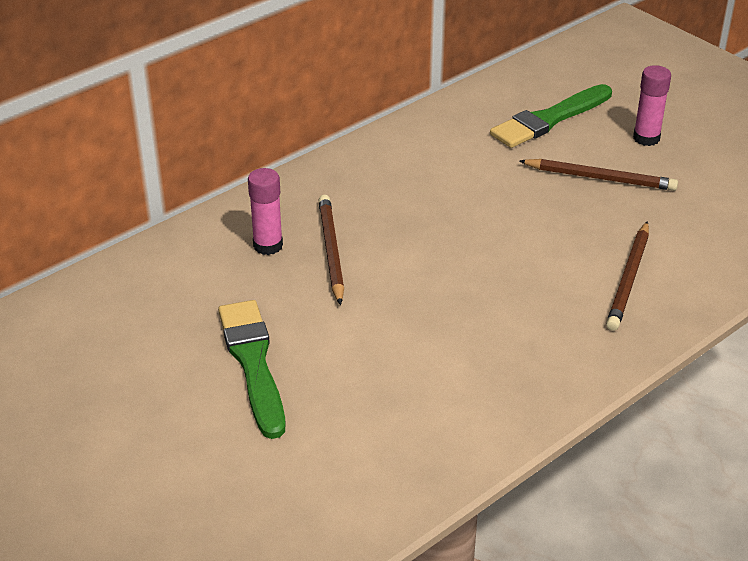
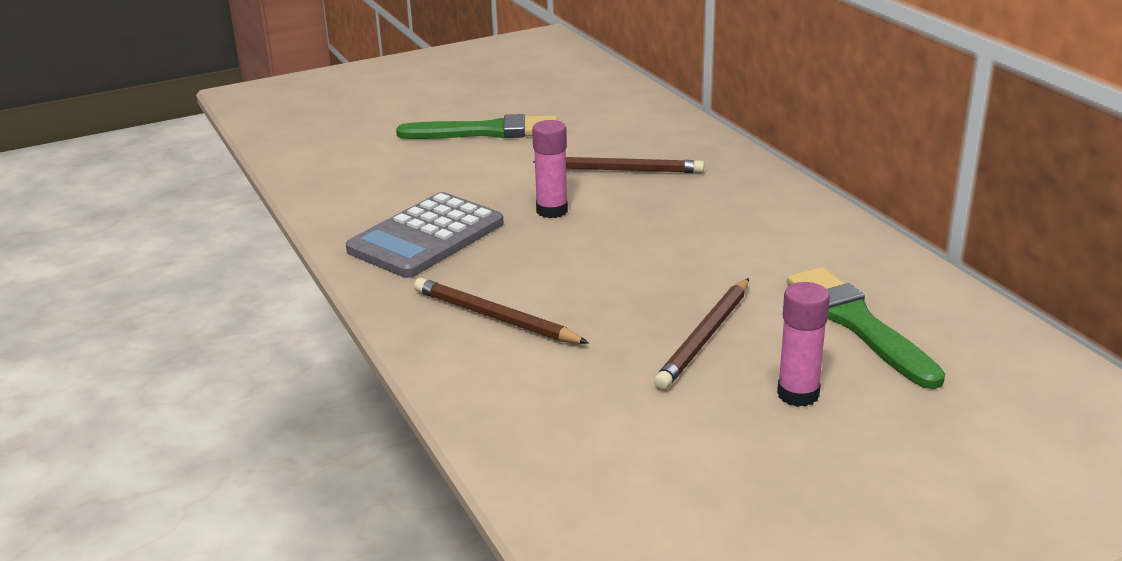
camera: 105 degrees right, 10 degrees down
pink glue stick [248,168,283,255] -> pink glue stick moved to [532,120,568,218]
none -> grey calculator [346,192,504,278]

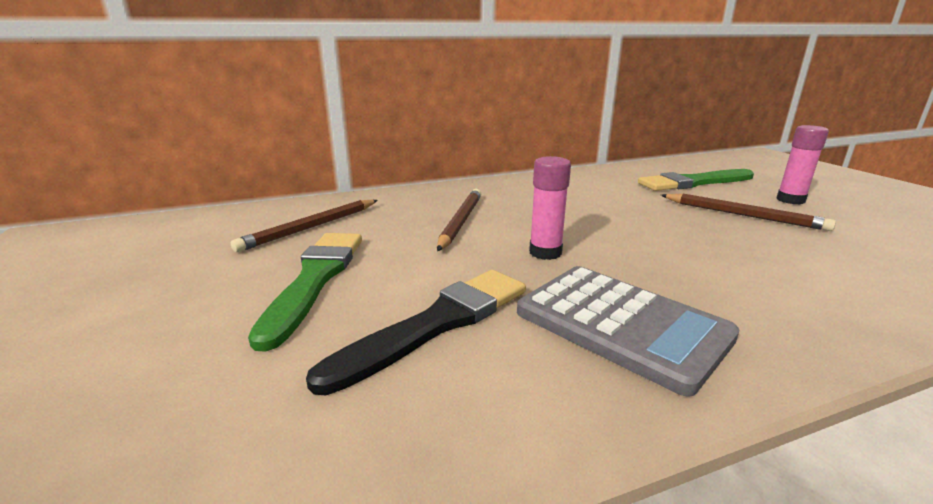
camera: 85 degrees left, 5 degrees down
brown pencil [414,278,589,344] -> brown pencil moved to [231,200,378,252]
none -> black brush [306,270,526,395]

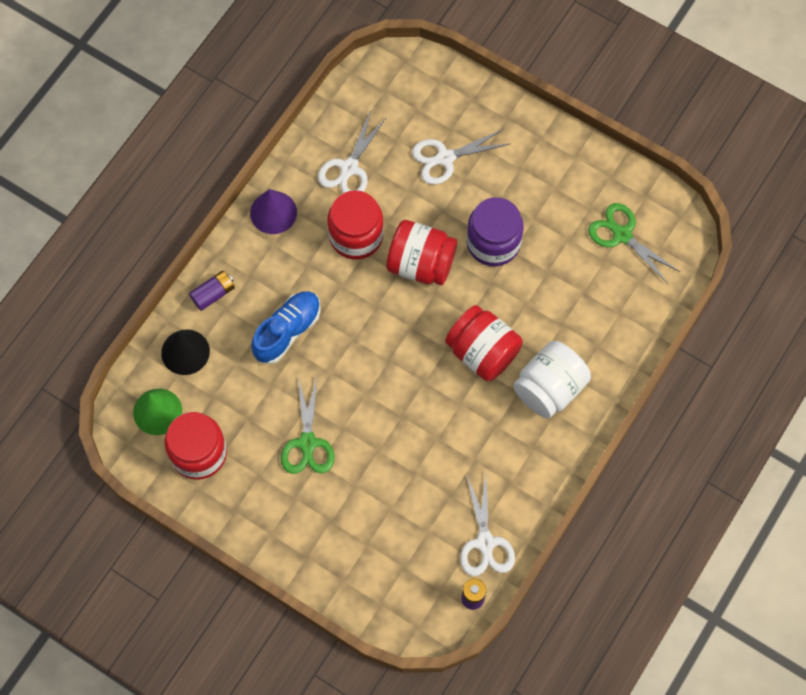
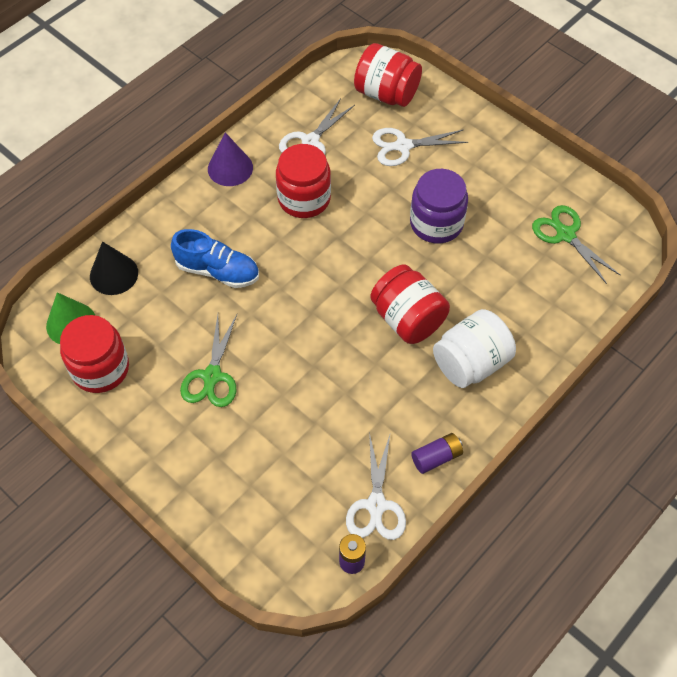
camera: 10 degrees right, 10 degrees down
purple battery [189,271,235,311] -> purple battery moved to [411,433,463,474]
blue shoe [251,291,321,364] -> blue shoe turned 60 degrees clockwise [171,229,259,288]
red jar [386,220,457,285] -> red jar moved to [354,43,422,107]

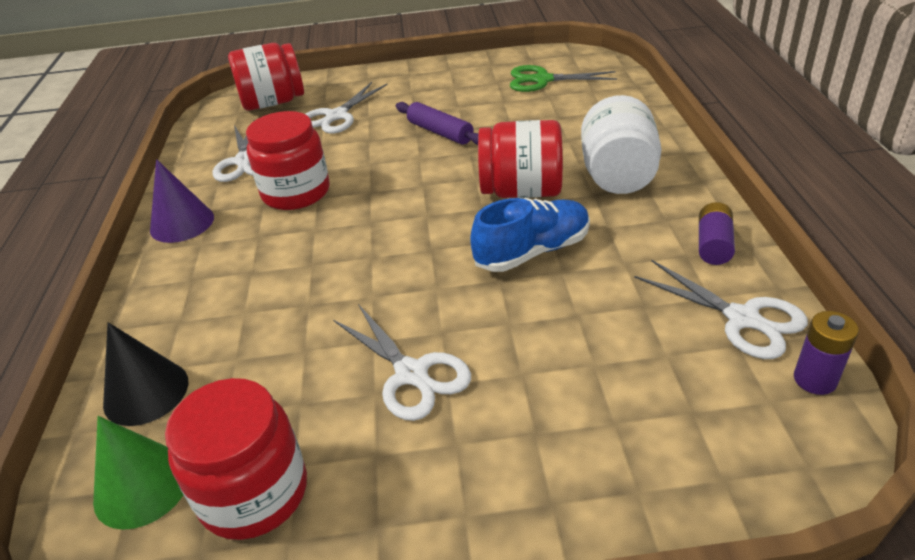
camera: 45 degrees left, 20 degrees down
blue shoe [171,229,259,288] -> blue shoe moved to [470,198,590,272]
green scissors [180,315,237,407] -> white scissors [333,304,471,421]
purple jar [410,169,468,244] -> purple rolling pin [396,102,478,145]

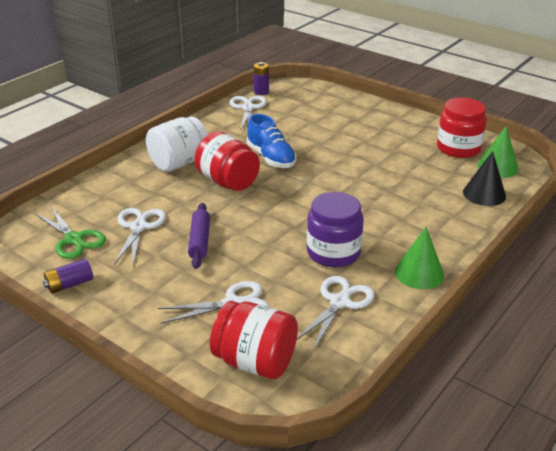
camera: 140 degrees left, 5 degrees down
purple cone [150,159,214,243] -> green cone [395,227,444,289]
red jar [246,111,330,210] -> purple jar [307,192,364,267]
white scissors [333,304,471,421] -> white scissors moved to [114,208,166,265]
blue shoe [470,198,590,272] -> blue shoe turned 135 degrees counterclockwise [247,114,296,168]
purple battery [699,202,735,265] -> purple battery moved to [43,259,93,294]

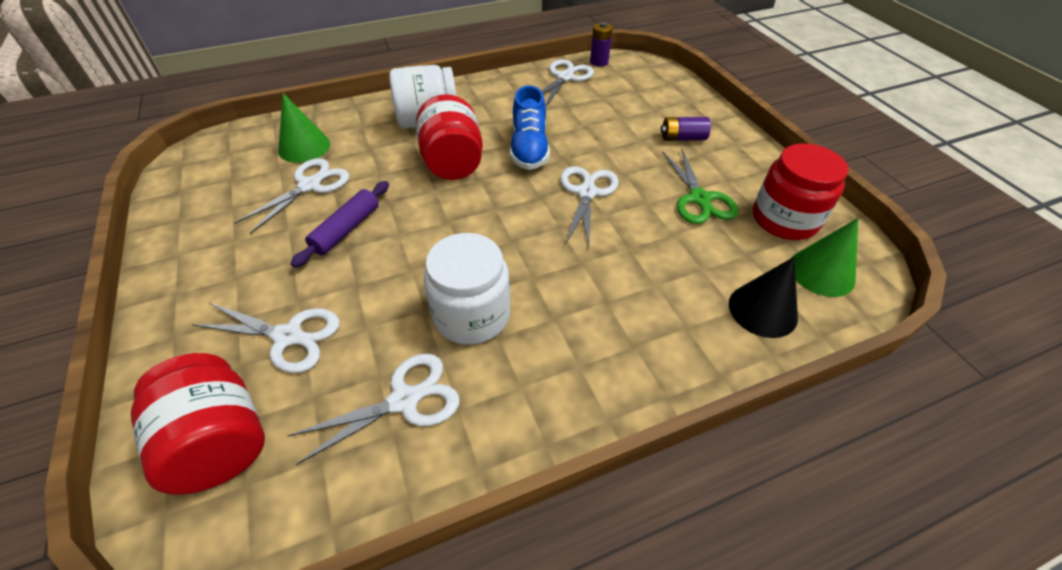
camera: 30 degrees right, 15 degrees up
green scissors [35,206,106,259] -> green scissors moved to [662,149,739,224]
purple battery [43,259,93,294] -> purple battery moved to [661,117,711,141]
purple jar [307,192,364,267] -> white jar [424,233,510,345]
green cone [395,227,444,289] -> green cone moved to [278,93,330,163]
none -> white scissors [560,166,618,247]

_ _ _

**INSTRUCTIONS TO FOLLOW**
From the line that contains "purple battery [43,259,93,294]" through the last line of the records above, copy every line exactly and leave out the rest.

**EXERCISE RESULT**
purple battery [43,259,93,294] -> purple battery moved to [661,117,711,141]
purple jar [307,192,364,267] -> white jar [424,233,510,345]
green cone [395,227,444,289] -> green cone moved to [278,93,330,163]
none -> white scissors [560,166,618,247]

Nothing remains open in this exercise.